Goal of the exercise => Gather each line of the records below that contains the string "with" and reproduce it in full; the match is case-sensitive.

==*==

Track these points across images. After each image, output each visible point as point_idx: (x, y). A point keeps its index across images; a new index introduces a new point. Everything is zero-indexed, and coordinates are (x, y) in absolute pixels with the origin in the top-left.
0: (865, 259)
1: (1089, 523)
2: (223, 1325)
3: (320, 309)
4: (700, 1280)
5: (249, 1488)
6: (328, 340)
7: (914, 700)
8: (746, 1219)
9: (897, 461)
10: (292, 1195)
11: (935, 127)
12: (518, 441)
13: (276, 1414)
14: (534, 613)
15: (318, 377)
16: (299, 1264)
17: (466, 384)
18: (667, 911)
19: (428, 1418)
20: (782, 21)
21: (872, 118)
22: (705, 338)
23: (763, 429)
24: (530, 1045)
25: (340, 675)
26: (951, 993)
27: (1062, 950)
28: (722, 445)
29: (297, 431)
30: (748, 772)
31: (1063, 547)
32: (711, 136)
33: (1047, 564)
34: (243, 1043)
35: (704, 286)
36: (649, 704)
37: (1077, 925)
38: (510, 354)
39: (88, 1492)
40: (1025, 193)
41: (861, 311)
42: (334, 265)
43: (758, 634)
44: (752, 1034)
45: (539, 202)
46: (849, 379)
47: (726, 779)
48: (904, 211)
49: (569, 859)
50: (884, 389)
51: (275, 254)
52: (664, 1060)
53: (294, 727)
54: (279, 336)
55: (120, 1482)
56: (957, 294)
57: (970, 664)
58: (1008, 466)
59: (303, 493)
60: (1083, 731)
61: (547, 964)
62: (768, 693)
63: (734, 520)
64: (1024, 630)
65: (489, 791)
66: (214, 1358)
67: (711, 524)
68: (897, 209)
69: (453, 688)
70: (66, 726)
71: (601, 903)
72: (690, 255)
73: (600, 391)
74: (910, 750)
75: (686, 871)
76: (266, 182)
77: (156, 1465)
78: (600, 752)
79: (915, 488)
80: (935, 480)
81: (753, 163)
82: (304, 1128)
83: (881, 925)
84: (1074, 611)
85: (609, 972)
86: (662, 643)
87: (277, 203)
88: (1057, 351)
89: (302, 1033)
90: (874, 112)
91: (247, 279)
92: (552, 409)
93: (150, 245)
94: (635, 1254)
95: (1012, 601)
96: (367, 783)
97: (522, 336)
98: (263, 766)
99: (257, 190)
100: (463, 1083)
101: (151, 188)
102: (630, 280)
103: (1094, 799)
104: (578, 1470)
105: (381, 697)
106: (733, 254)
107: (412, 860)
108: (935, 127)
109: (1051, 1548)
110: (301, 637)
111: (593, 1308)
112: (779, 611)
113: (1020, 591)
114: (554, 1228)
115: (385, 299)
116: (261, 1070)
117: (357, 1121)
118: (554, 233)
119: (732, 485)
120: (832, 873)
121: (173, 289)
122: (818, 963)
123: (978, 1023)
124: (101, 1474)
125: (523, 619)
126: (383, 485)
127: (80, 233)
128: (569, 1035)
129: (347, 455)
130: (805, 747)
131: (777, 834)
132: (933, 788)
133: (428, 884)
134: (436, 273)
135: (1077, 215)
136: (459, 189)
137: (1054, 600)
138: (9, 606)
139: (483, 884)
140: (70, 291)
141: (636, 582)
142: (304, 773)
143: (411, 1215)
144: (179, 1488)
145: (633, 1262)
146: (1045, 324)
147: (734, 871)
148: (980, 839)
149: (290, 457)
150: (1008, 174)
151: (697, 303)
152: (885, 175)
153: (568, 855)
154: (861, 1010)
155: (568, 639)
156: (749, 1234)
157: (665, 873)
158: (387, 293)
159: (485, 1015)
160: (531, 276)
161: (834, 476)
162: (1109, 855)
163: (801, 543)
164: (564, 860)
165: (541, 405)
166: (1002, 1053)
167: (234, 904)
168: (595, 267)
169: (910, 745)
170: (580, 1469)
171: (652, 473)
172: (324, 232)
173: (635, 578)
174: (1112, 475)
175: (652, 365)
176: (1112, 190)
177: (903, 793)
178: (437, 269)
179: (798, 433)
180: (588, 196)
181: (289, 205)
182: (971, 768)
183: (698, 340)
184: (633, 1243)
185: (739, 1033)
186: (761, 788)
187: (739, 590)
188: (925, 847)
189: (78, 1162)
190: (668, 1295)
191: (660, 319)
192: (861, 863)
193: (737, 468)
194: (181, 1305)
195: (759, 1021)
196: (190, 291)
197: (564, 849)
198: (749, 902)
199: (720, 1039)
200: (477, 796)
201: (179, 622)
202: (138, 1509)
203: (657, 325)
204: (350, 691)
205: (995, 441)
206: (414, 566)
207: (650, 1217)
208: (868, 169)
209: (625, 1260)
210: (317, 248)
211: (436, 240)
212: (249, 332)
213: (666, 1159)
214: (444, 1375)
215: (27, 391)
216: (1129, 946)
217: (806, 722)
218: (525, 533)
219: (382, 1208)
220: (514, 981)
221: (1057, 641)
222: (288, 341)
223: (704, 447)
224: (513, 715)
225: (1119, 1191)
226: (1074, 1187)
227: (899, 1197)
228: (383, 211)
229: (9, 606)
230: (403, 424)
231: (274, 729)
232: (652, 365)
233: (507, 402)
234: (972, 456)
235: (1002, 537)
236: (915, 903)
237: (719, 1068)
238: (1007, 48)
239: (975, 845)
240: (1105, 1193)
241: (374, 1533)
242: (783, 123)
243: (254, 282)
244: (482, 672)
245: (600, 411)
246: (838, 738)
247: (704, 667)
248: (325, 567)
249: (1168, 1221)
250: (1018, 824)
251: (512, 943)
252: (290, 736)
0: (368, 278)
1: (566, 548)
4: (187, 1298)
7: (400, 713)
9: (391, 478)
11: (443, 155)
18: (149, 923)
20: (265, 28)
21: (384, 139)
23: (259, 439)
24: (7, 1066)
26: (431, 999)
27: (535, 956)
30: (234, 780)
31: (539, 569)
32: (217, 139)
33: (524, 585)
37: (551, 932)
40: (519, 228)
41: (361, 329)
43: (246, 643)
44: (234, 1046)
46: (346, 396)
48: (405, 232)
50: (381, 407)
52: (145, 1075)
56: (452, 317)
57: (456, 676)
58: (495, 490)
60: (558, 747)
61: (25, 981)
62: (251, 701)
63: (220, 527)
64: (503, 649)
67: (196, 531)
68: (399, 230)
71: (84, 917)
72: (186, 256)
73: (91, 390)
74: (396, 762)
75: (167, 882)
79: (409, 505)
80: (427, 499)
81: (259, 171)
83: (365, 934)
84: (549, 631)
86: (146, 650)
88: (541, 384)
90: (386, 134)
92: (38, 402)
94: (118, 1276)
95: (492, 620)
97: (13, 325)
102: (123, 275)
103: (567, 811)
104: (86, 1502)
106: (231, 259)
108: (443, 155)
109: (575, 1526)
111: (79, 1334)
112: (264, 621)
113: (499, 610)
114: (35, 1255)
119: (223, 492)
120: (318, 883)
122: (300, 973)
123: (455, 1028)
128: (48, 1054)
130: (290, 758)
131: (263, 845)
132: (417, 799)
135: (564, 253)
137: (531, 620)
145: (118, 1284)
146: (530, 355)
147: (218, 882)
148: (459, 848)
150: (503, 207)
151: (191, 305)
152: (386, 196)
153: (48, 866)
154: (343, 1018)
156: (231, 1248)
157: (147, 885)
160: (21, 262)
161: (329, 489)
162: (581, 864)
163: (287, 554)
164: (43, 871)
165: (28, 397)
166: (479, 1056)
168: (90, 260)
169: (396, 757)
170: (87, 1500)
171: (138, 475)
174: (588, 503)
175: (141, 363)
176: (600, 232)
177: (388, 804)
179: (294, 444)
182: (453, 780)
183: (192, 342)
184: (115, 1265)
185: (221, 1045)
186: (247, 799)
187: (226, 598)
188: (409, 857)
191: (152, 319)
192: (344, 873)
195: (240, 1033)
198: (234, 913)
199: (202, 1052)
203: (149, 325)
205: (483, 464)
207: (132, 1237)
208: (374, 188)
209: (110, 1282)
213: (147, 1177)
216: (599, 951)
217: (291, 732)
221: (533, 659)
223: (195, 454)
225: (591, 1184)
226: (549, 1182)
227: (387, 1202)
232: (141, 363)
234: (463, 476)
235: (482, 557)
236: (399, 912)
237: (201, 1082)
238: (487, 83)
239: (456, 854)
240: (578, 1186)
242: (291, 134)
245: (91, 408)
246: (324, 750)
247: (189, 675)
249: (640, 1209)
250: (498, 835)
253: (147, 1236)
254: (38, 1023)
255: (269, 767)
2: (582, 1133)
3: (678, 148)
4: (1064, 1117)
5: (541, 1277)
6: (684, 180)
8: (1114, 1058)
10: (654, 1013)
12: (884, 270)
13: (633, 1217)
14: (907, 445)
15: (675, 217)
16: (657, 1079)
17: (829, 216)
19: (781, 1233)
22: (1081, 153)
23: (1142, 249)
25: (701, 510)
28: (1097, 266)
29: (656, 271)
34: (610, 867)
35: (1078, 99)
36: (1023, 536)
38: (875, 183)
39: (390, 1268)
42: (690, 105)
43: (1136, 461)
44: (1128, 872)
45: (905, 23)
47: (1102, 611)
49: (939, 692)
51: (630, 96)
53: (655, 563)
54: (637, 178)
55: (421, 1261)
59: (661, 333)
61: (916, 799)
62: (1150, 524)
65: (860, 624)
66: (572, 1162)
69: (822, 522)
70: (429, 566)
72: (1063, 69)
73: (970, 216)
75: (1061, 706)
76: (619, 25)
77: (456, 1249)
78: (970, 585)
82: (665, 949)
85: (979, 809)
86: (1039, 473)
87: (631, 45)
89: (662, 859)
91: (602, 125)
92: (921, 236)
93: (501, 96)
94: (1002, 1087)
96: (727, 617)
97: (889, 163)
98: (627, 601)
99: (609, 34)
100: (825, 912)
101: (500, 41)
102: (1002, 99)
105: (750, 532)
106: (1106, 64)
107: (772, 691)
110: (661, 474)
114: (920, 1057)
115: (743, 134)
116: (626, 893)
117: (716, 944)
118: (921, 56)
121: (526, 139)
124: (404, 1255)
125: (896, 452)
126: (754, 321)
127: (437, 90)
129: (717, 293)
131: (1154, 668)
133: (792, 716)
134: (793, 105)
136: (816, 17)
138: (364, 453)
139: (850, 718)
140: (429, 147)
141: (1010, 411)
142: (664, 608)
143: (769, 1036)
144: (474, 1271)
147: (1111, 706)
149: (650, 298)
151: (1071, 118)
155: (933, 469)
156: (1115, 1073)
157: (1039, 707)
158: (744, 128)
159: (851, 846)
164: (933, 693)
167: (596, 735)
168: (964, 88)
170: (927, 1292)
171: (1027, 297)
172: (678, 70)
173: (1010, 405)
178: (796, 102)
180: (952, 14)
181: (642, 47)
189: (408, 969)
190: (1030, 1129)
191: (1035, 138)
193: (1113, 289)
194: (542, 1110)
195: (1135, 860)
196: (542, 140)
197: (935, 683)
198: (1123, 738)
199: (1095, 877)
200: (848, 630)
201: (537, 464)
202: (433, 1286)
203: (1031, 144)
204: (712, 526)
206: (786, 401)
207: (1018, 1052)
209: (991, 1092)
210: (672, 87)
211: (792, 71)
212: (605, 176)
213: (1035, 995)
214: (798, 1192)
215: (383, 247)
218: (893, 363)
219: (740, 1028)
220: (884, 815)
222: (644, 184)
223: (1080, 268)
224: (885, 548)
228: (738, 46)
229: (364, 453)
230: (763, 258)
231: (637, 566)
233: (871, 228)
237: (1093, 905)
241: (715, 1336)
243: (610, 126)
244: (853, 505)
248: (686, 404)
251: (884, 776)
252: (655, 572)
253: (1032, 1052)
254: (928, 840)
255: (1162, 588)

==*==

Exercise output =>
Track these points across images. After each image, output each visible point as point_idx: (x, y). A point keeps its index across images; a new index introduces a new point. Everything is zero-indexed, and coordinates are (x, y) in absolute pixels with the origin in the top-left.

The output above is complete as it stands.